## Work task:
Wherever the string "blue" shows up in the records below, return that line.

(Scene images with change listings)
==================================================

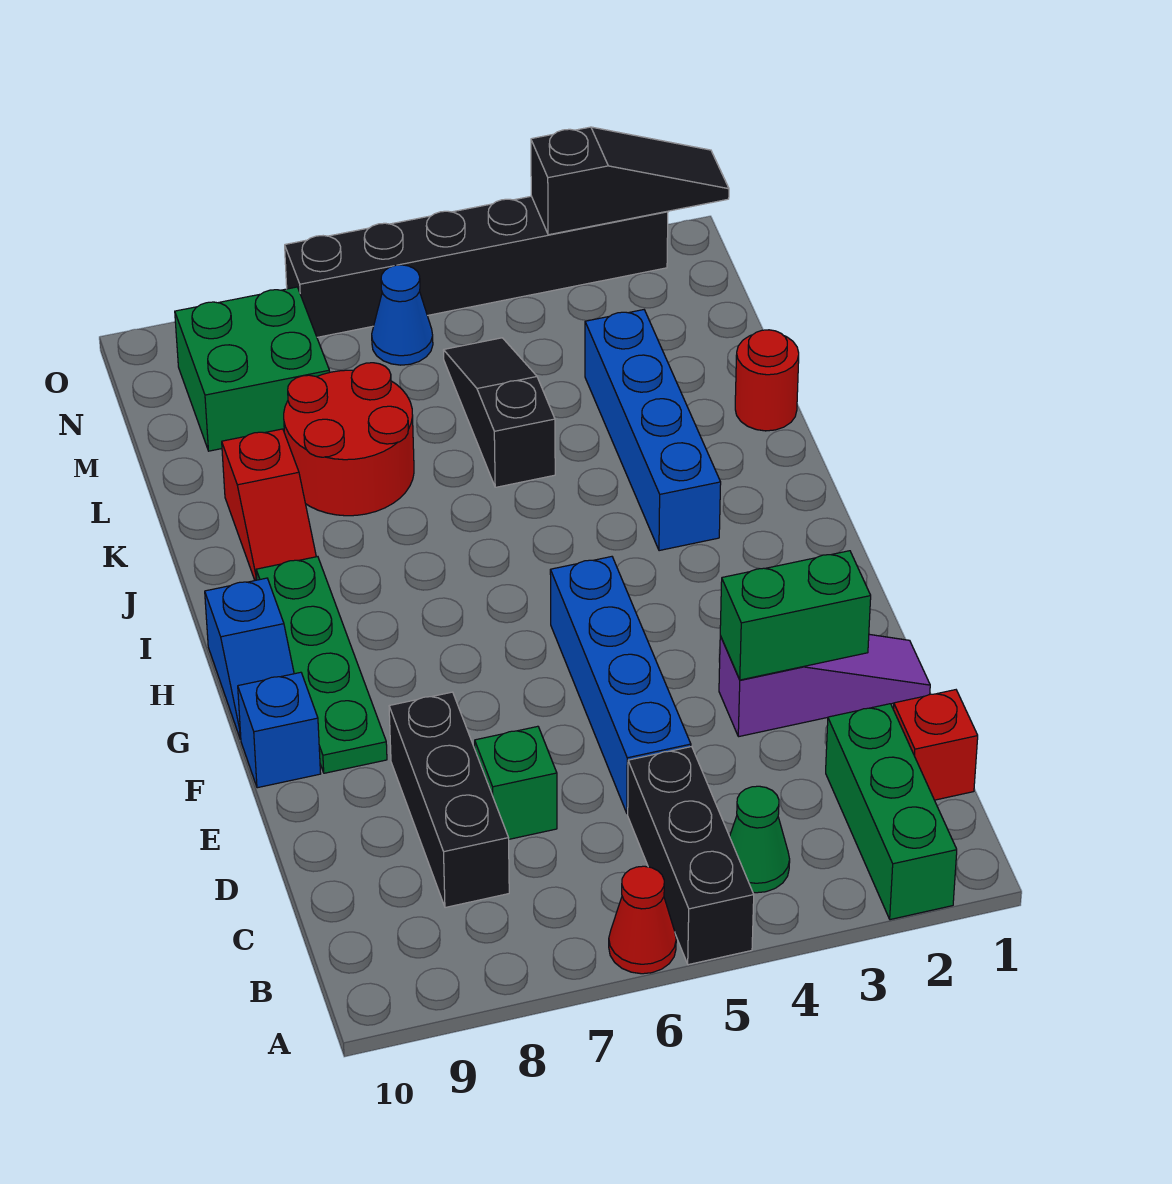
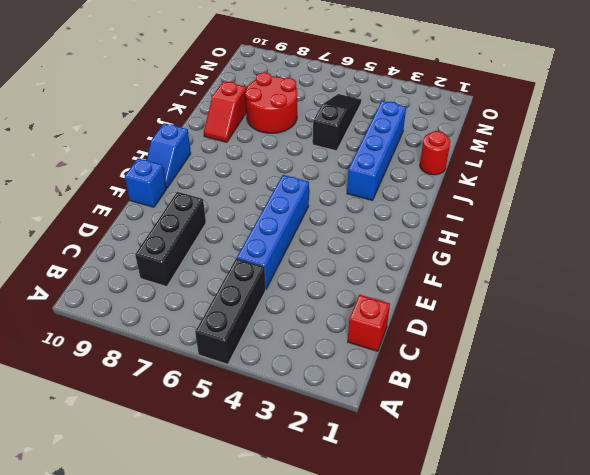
none -> green brick A2:C2 level 1
none -> red cone A6 level 1
none -> green cone B4 level 1

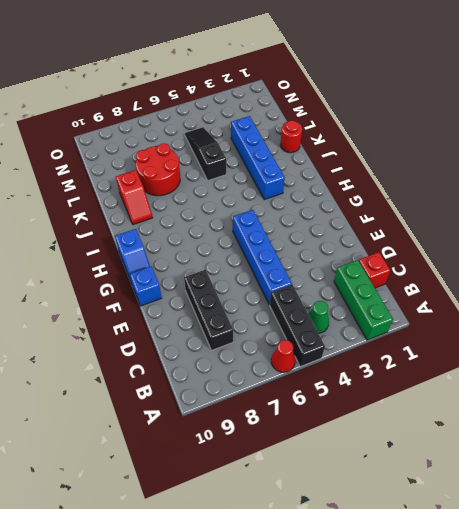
none -> green brick D7 level 1
none -> purple slope E1:E3 level 1 top 3
none -> green plate F9:I9 level 1

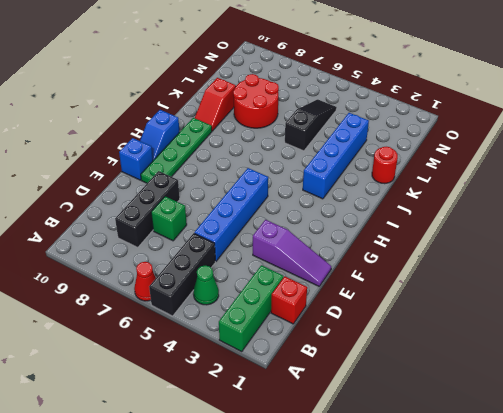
none -> green brick M8:N9 level 1
none -> blue cone N6 level 1
none -> black brick O2:O7 level 1

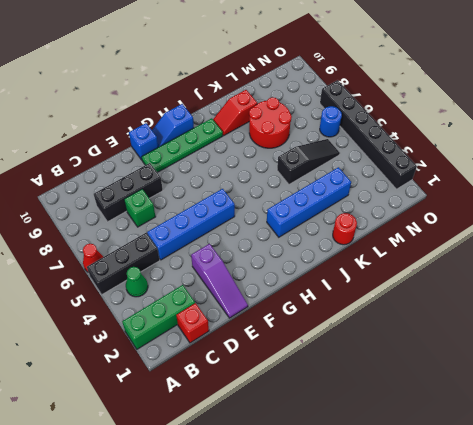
blue round brick N6 level 1 -> blue cone N6 level 1
none -> green brick M8:N9 level 1
none -> green brick E2:E3 level 2
none -> black slope O1:O3 level 2 top 3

==================================================

## Exercise result:
none -> blue cone N6 level 1
blue round brick N6 level 1 -> blue cone N6 level 1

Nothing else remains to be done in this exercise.